### [WORK TASK]
Go over the entries below line by line, copying each one that contains the word "pyramid".

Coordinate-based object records
--- START ---
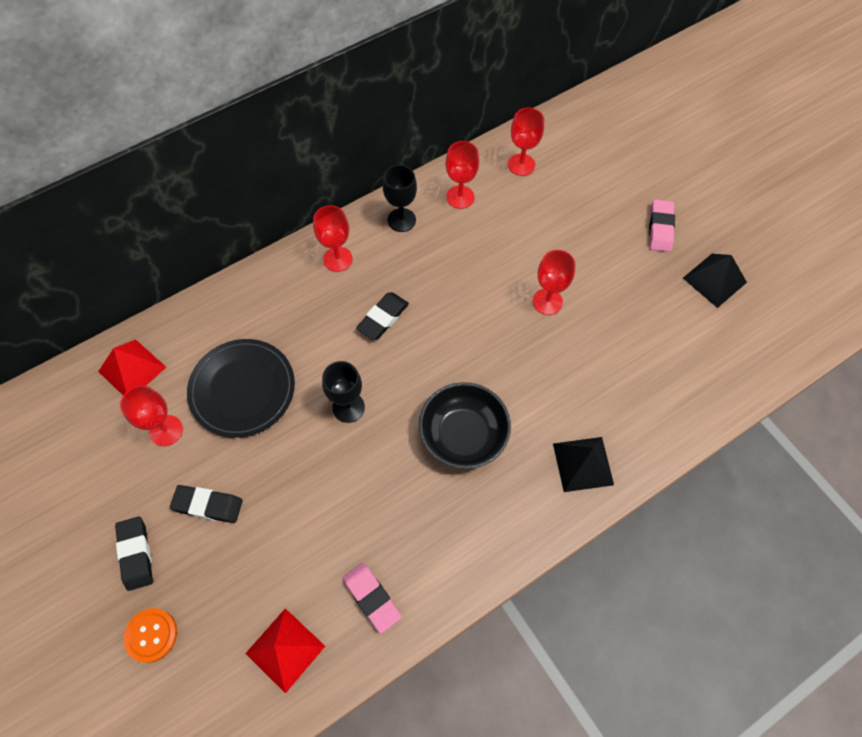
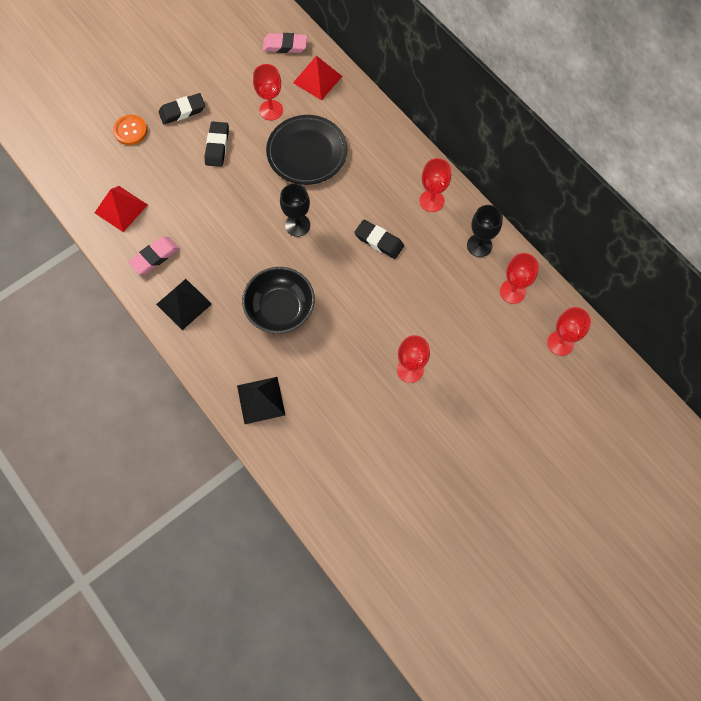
camera: 85 degrees right, 5 degrees up
pink eraser [649,199,675,252] -> pink eraser moved to [263,33,307,53]
black pyramid [683,254,747,308] -> black pyramid moved to [156,279,212,330]

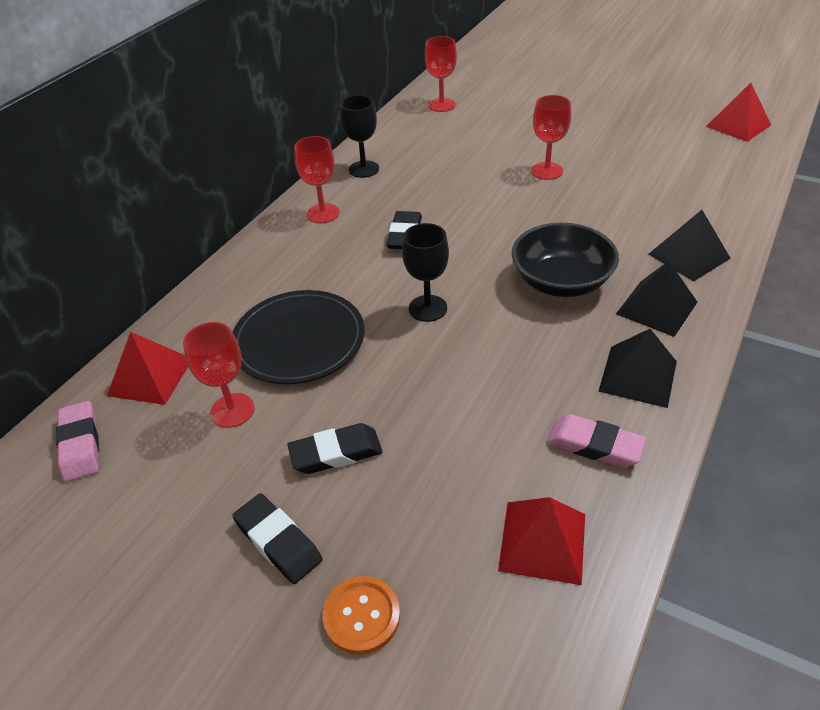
camera: 110 degrees left, 25 degrees down
red goblet [500,253,539,304] -> none
none -> black pyramid [616,261,697,337]
none -> red pyramid [706,83,771,142]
--- END ---
### [ANSWER TO THIS PROBLEM]
black pyramid [683,254,747,308] -> black pyramid moved to [156,279,212,330]
none -> black pyramid [616,261,697,337]
none -> red pyramid [706,83,771,142]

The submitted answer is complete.